* **Required action**
When you reach the records below, output every one exactly as written but leave out any pictures.

[Image sets with object changes]
-- Opening Marker --
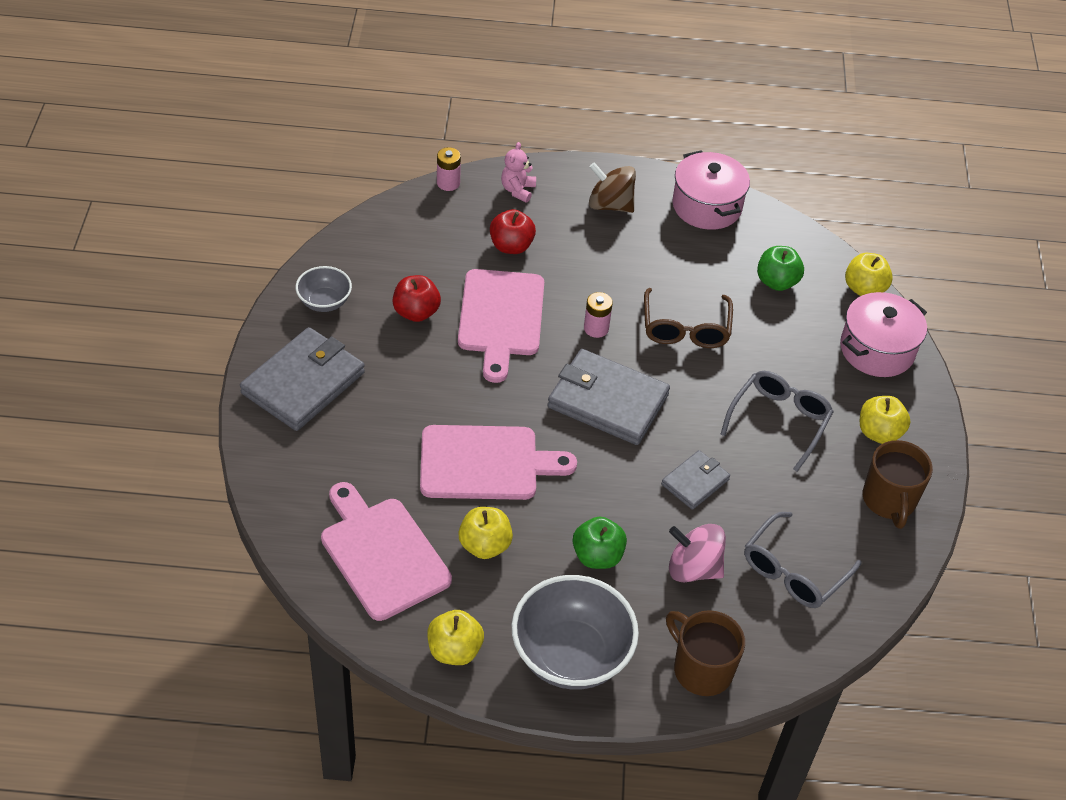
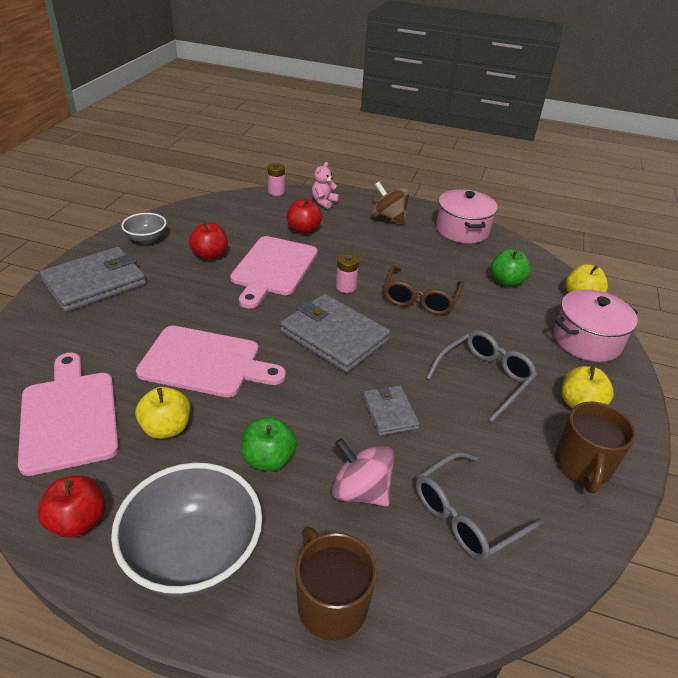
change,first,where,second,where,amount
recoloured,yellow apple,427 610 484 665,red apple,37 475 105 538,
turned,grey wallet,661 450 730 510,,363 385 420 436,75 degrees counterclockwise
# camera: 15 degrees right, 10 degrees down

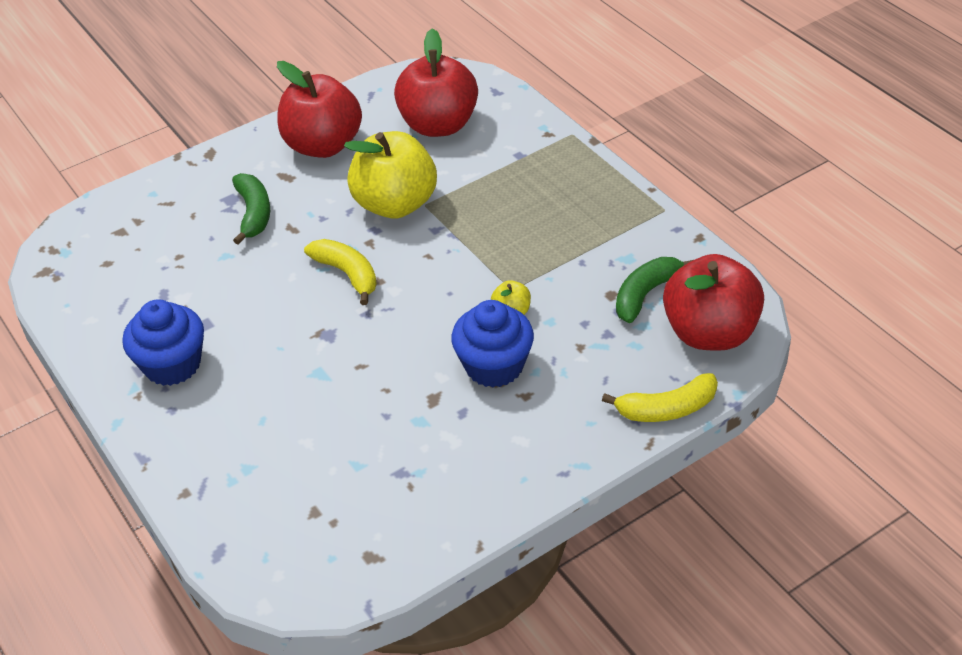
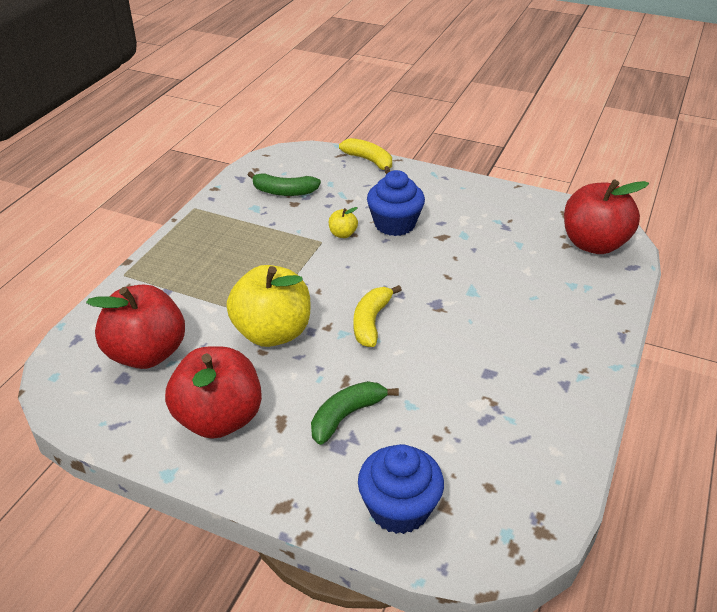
change,first,where,second,where,amount
moved,blue cupcake,122 299 204 386,,358 444 444 534,
moved,red apple,663 254 764 351,,564 179 649 254,
# camera: 125 degrees left, 5 degrees down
-- Closing Marker --
* **Output for this task**
change,first,where,second,where,amount
recoloured,yellow apple,427 610 484 665,red apple,37 475 105 538,
turned,grey wallet,661 450 730 510,,363 385 420 436,75 degrees counterclockwise
# camera: 15 degrees right, 10 degrees down

change,first,where,second,where,amount
moved,blue cupcake,122 299 204 386,,358 444 444 534,
moved,red apple,663 254 764 351,,564 179 649 254,
# camera: 125 degrees left, 5 degrees down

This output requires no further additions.